**PROVIDED MATERIAL:**
========================

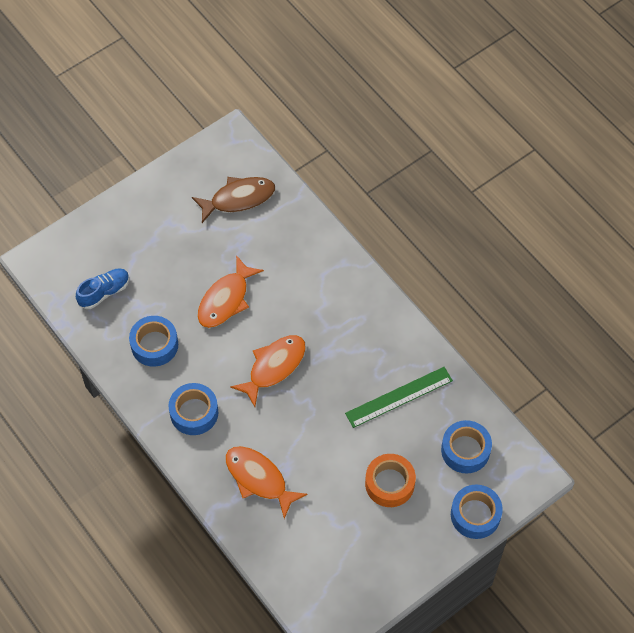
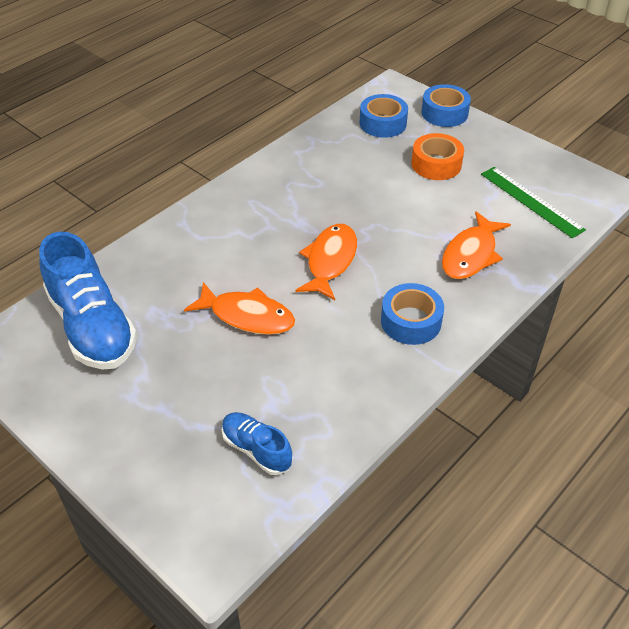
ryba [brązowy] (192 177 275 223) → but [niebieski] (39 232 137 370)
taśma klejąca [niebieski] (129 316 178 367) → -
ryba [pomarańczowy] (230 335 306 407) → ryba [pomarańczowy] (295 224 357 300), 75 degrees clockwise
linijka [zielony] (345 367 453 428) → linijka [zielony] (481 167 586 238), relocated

========================

**YOUR GOAL:**
Leaving out the pictures, output each line above exactly as it is.

**YOUR RESPONSE:**
ryba [brązowy] (192 177 275 223) → but [niebieski] (39 232 137 370)
taśma klejąca [niebieski] (129 316 178 367) → -
ryba [pomarańczowy] (230 335 306 407) → ryba [pomarańczowy] (295 224 357 300), 75 degrees clockwise
linijka [zielony] (345 367 453 428) → linijka [zielony] (481 167 586 238), relocated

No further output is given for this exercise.